Start of Block
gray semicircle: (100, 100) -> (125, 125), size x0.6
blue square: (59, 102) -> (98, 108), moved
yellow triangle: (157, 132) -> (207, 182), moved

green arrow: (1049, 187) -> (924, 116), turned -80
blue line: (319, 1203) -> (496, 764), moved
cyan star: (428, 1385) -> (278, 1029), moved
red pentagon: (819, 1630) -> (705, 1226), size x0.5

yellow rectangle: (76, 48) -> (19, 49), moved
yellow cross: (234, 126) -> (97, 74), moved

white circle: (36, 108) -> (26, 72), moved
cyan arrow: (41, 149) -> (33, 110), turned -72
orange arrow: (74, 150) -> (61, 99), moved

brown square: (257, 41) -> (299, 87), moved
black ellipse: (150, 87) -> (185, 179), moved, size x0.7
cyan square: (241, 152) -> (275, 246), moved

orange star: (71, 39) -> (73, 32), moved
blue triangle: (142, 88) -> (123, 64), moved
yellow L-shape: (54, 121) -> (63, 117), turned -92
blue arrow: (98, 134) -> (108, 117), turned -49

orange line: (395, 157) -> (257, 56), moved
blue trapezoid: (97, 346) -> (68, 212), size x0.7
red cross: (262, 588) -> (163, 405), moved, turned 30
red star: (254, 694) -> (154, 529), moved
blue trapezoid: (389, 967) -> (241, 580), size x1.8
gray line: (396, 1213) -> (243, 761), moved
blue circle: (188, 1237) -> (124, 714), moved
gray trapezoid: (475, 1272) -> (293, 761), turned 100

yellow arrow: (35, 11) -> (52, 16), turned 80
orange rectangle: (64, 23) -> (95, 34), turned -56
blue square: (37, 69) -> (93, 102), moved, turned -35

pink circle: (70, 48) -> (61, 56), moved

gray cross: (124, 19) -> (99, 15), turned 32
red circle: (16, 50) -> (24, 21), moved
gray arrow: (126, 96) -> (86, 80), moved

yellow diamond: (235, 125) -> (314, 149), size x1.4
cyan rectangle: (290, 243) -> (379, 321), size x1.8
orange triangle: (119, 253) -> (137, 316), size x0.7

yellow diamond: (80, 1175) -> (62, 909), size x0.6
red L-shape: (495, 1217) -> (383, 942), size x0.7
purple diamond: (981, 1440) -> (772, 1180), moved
End of Block
**What to produce:** When the line with "blue trapezoid: (389, 967)" is reached in the data above, begin copying, and stop after the line with "gray arrow: (126, 96) -> (86, 80), moved"; copy each line exactly, both ends included.

**Task output:**
blue trapezoid: (389, 967) -> (241, 580), size x1.8
gray line: (396, 1213) -> (243, 761), moved
blue circle: (188, 1237) -> (124, 714), moved
gray trapezoid: (475, 1272) -> (293, 761), turned 100

yellow arrow: (35, 11) -> (52, 16), turned 80
orange rectangle: (64, 23) -> (95, 34), turned -56
blue square: (37, 69) -> (93, 102), moved, turned -35

pink circle: (70, 48) -> (61, 56), moved

gray cross: (124, 19) -> (99, 15), turned 32
red circle: (16, 50) -> (24, 21), moved
gray arrow: (126, 96) -> (86, 80), moved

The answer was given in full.